TASK DIRECTIONS: Identify every line in the records below that contains the word "orange", and copy each of those lines.

DATA PROVIDED:
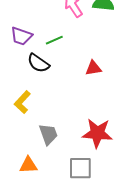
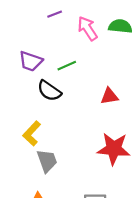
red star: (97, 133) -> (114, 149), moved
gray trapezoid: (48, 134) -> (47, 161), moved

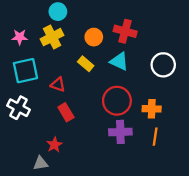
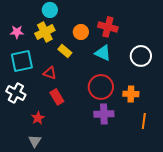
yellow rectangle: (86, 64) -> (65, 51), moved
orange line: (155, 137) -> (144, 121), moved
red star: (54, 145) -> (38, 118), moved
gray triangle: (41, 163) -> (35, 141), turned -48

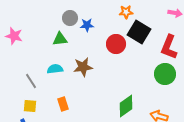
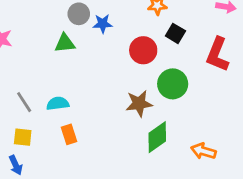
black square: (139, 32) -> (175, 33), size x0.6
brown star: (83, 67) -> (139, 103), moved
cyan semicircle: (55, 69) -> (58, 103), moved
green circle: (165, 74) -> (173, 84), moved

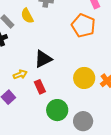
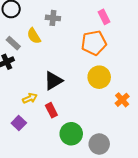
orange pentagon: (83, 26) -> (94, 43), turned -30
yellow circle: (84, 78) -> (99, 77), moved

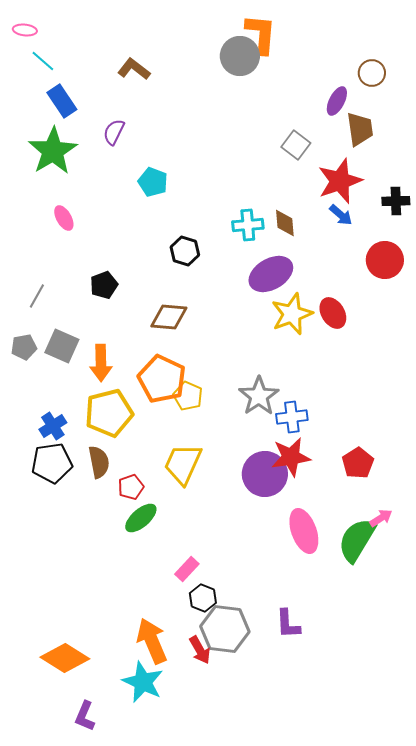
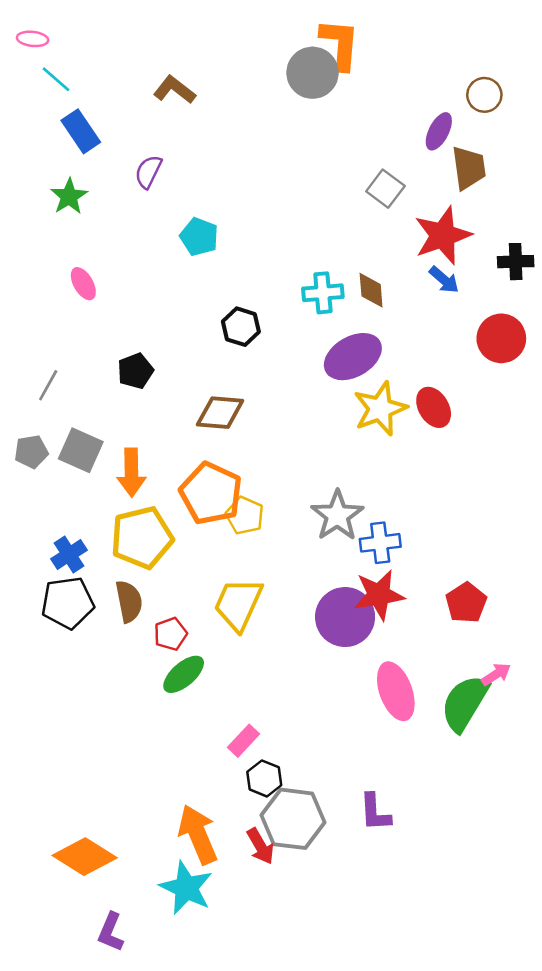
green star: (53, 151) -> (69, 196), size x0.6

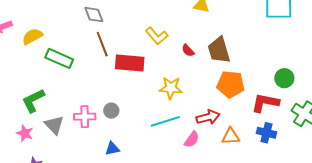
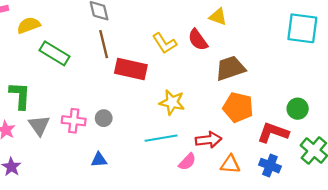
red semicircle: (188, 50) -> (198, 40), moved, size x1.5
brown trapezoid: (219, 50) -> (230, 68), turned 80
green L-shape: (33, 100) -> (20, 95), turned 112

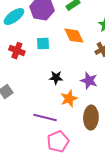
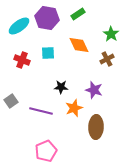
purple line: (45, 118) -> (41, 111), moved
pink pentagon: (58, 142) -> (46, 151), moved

WRITTEN REPLY:
orange line: (155, 137) -> (144, 121), moved
orange pentagon: (83, 26) -> (94, 43), turned -30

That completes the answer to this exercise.